→ **YOUR INSTRUCTIONS**
Please repeat exactly the lines from the one containing "orange box (2nd from left)" through the last line of the records below, leaving out any pictures.

→ **DATA EXCERPTS**
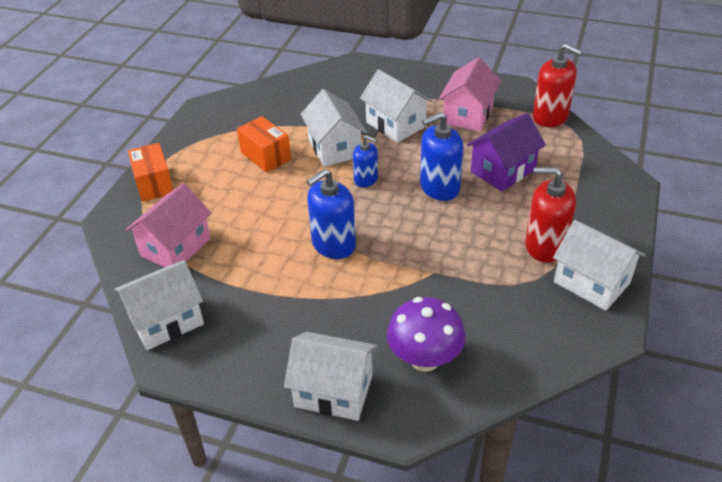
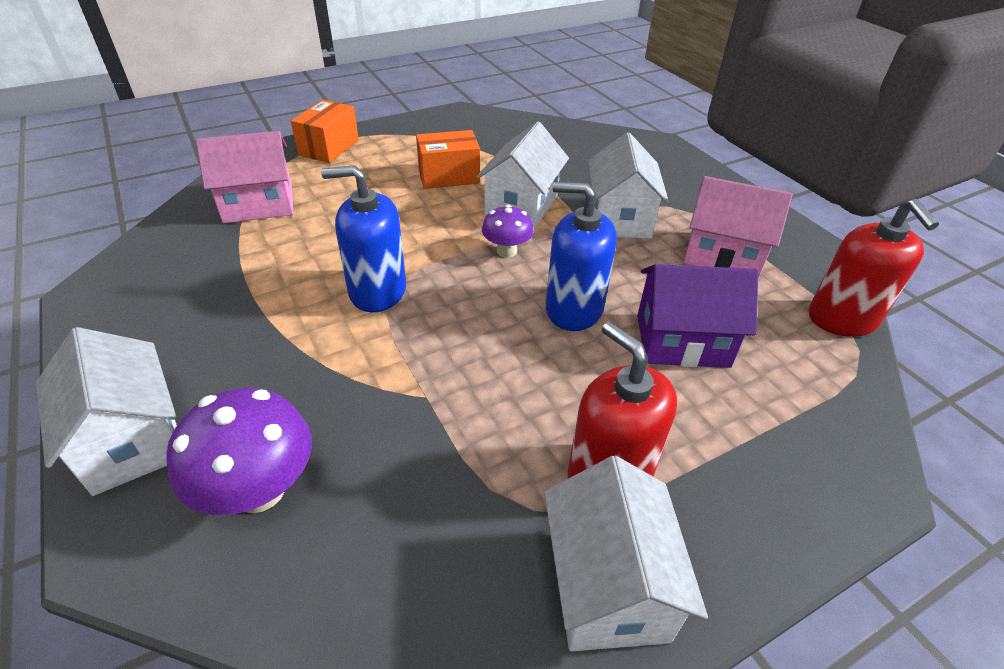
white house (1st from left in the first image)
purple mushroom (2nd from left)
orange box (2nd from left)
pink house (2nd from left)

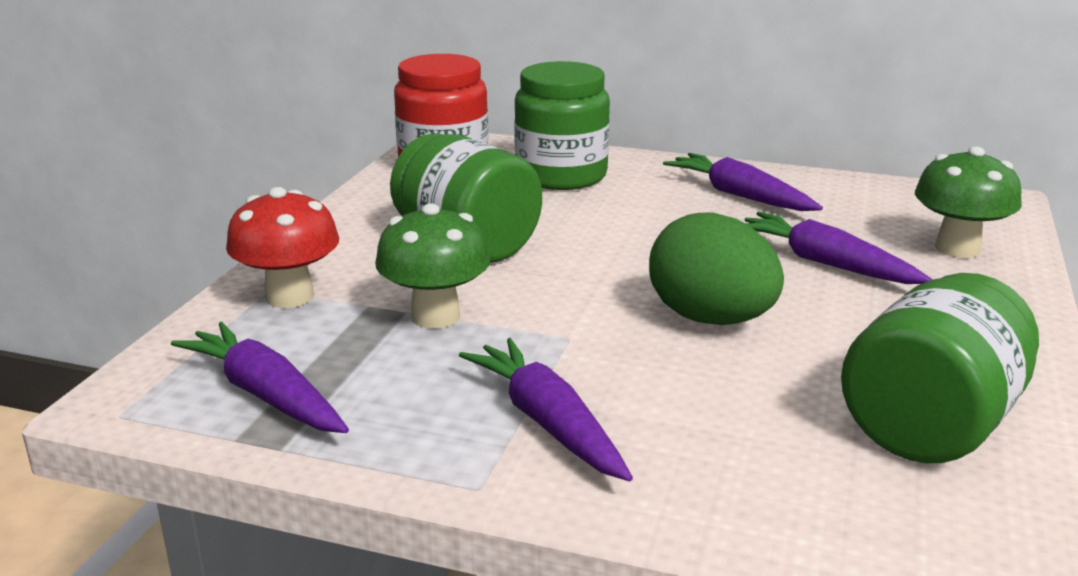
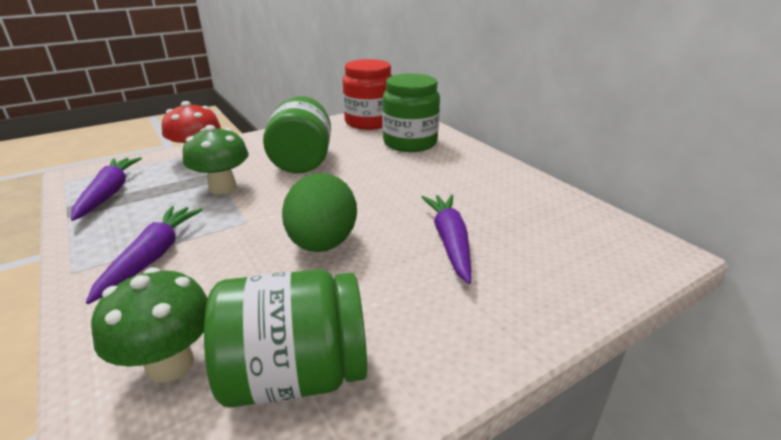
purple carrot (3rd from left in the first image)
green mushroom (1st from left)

→ **ANSWER BOX**
orange box (2nd from left)
pink house (2nd from left)

purple carrot (3rd from left in the first image)
green mushroom (1st from left)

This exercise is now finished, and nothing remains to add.